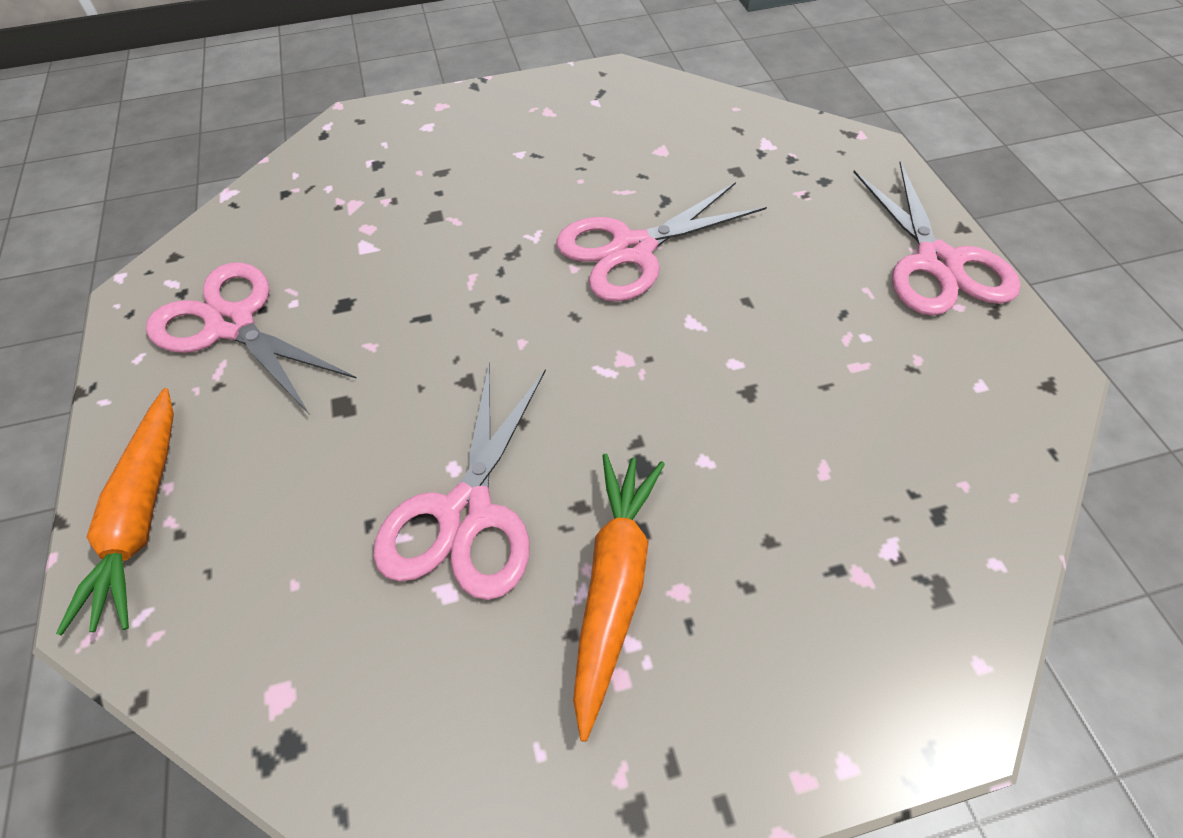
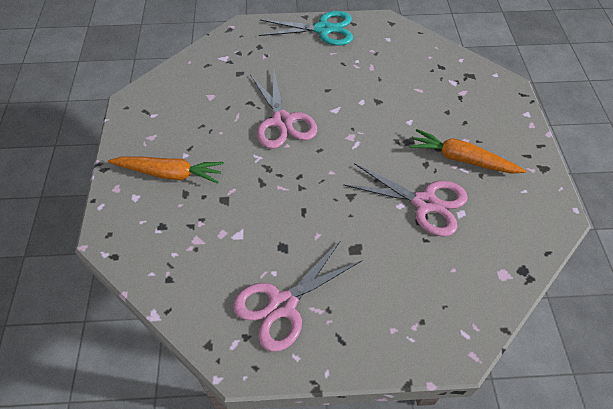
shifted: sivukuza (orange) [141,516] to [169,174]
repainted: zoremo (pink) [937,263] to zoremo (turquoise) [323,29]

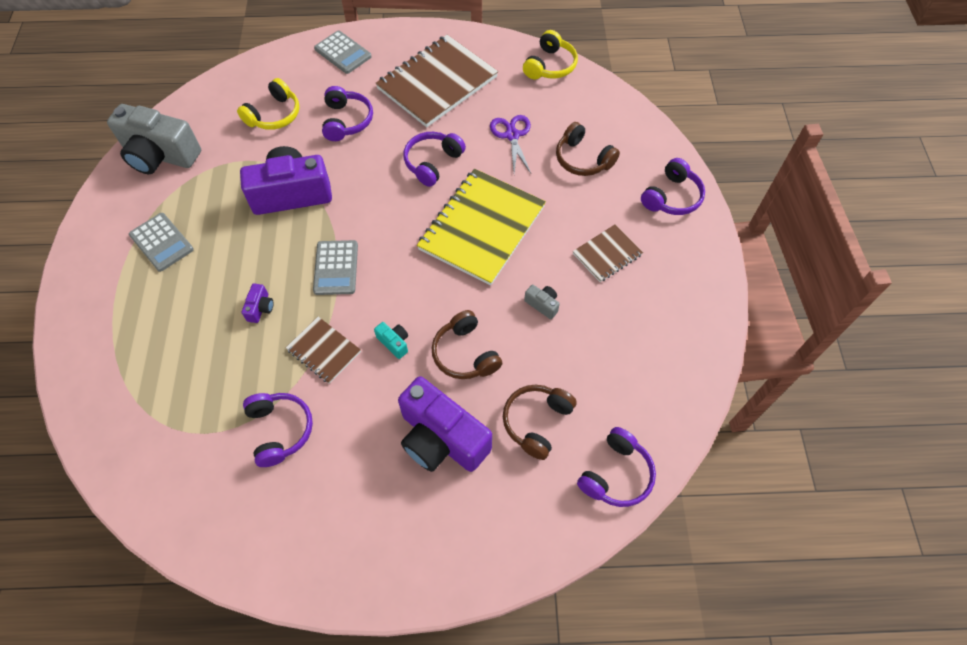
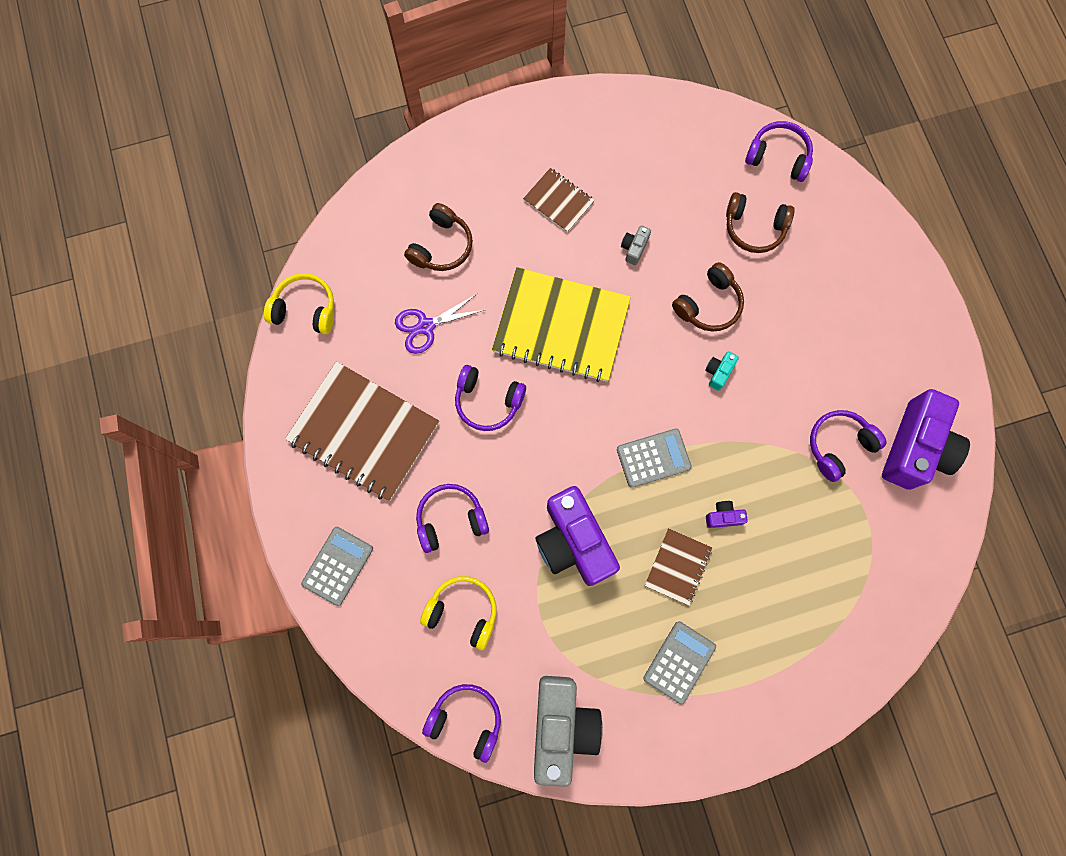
shifted:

What is being asked: If a line holds a picture, skip the picture and transcribe the rest of the material exactly.

Solved problem:
shifted: sivukuza (orange) [141,516] to [169,174]
repainted: zoremo (pink) [937,263] to zoremo (turquoise) [323,29]

shifted:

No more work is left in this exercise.